Segment Start: Data section

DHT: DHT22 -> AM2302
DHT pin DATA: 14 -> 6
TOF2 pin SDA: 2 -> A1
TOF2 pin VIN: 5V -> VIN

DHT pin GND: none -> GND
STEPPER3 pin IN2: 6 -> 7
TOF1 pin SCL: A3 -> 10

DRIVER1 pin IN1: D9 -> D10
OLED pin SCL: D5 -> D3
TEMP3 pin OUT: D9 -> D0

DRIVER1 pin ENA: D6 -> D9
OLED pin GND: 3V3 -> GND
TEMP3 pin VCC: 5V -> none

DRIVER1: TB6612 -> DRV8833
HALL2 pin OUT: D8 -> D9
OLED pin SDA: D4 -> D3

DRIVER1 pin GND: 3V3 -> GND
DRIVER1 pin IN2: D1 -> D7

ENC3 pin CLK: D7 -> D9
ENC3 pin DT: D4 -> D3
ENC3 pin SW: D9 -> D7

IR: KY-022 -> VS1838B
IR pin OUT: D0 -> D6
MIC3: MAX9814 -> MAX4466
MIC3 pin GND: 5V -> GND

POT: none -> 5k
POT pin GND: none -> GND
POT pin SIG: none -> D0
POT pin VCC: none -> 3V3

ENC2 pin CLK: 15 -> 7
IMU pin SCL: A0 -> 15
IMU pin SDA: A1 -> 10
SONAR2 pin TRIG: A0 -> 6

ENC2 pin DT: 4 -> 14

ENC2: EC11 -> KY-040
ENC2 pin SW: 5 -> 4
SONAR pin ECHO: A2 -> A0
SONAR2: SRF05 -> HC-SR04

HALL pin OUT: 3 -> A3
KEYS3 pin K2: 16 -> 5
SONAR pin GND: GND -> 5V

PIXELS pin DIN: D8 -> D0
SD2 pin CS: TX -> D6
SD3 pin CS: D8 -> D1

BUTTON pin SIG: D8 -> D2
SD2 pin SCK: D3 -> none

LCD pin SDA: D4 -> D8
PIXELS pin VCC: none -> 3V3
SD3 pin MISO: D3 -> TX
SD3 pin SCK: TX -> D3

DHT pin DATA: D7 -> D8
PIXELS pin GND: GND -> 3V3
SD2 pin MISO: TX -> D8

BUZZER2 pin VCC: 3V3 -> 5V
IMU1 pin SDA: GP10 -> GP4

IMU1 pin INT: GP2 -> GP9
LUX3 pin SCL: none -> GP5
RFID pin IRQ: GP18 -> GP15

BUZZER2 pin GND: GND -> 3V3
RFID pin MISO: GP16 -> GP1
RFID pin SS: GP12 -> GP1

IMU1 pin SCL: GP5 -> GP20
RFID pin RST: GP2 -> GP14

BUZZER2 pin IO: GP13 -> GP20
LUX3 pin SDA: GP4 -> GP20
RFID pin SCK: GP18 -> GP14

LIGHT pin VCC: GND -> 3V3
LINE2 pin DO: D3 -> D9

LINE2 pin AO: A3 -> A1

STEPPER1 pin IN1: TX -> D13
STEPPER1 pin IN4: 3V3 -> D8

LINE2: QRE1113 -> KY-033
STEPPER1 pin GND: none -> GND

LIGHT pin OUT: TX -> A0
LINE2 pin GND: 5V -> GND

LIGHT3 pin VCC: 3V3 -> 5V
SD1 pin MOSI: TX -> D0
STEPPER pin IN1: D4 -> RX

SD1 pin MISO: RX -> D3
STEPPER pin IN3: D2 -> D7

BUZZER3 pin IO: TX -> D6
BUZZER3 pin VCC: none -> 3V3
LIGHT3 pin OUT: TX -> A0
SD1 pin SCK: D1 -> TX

Segment End: Data section

» Goal of the exercise: Print each line of the data exactly as it was written.

» Written response:
DHT: DHT22 -> AM2302
DHT pin DATA: 14 -> 6
TOF2 pin SDA: 2 -> A1
TOF2 pin VIN: 5V -> VIN

DHT pin GND: none -> GND
STEPPER3 pin IN2: 6 -> 7
TOF1 pin SCL: A3 -> 10

DRIVER1 pin IN1: D9 -> D10
OLED pin SCL: D5 -> D3
TEMP3 pin OUT: D9 -> D0

DRIVER1 pin ENA: D6 -> D9
OLED pin GND: 3V3 -> GND
TEMP3 pin VCC: 5V -> none

DRIVER1: TB6612 -> DRV8833
HALL2 pin OUT: D8 -> D9
OLED pin SDA: D4 -> D3

DRIVER1 pin GND: 3V3 -> GND
DRIVER1 pin IN2: D1 -> D7

ENC3 pin CLK: D7 -> D9
ENC3 pin DT: D4 -> D3
ENC3 pin SW: D9 -> D7

IR: KY-022 -> VS1838B
IR pin OUT: D0 -> D6
MIC3: MAX9814 -> MAX4466
MIC3 pin GND: 5V -> GND

POT: none -> 5k
POT pin GND: none -> GND
POT pin SIG: none -> D0
POT pin VCC: none -> 3V3

ENC2 pin CLK: 15 -> 7
IMU pin SCL: A0 -> 15
IMU pin SDA: A1 -> 10
SONAR2 pin TRIG: A0 -> 6

ENC2 pin DT: 4 -> 14

ENC2: EC11 -> KY-040
ENC2 pin SW: 5 -> 4
SONAR pin ECHO: A2 -> A0
SONAR2: SRF05 -> HC-SR04

HALL pin OUT: 3 -> A3
KEYS3 pin K2: 16 -> 5
SONAR pin GND: GND -> 5V

PIXELS pin DIN: D8 -> D0
SD2 pin CS: TX -> D6
SD3 pin CS: D8 -> D1

BUTTON pin SIG: D8 -> D2
SD2 pin SCK: D3 -> none

LCD pin SDA: D4 -> D8
PIXELS pin VCC: none -> 3V3
SD3 pin MISO: D3 -> TX
SD3 pin SCK: TX -> D3

DHT pin DATA: D7 -> D8
PIXELS pin GND: GND -> 3V3
SD2 pin MISO: TX -> D8

BUZZER2 pin VCC: 3V3 -> 5V
IMU1 pin SDA: GP10 -> GP4

IMU1 pin INT: GP2 -> GP9
LUX3 pin SCL: none -> GP5
RFID pin IRQ: GP18 -> GP15

BUZZER2 pin GND: GND -> 3V3
RFID pin MISO: GP16 -> GP1
RFID pin SS: GP12 -> GP1

IMU1 pin SCL: GP5 -> GP20
RFID pin RST: GP2 -> GP14

BUZZER2 pin IO: GP13 -> GP20
LUX3 pin SDA: GP4 -> GP20
RFID pin SCK: GP18 -> GP14

LIGHT pin VCC: GND -> 3V3
LINE2 pin DO: D3 -> D9

LINE2 pin AO: A3 -> A1

STEPPER1 pin IN1: TX -> D13
STEPPER1 pin IN4: 3V3 -> D8

LINE2: QRE1113 -> KY-033
STEPPER1 pin GND: none -> GND

LIGHT pin OUT: TX -> A0
LINE2 pin GND: 5V -> GND

LIGHT3 pin VCC: 3V3 -> 5V
SD1 pin MOSI: TX -> D0
STEPPER pin IN1: D4 -> RX

SD1 pin MISO: RX -> D3
STEPPER pin IN3: D2 -> D7

BUZZER3 pin IO: TX -> D6
BUZZER3 pin VCC: none -> 3V3
LIGHT3 pin OUT: TX -> A0
SD1 pin SCK: D1 -> TX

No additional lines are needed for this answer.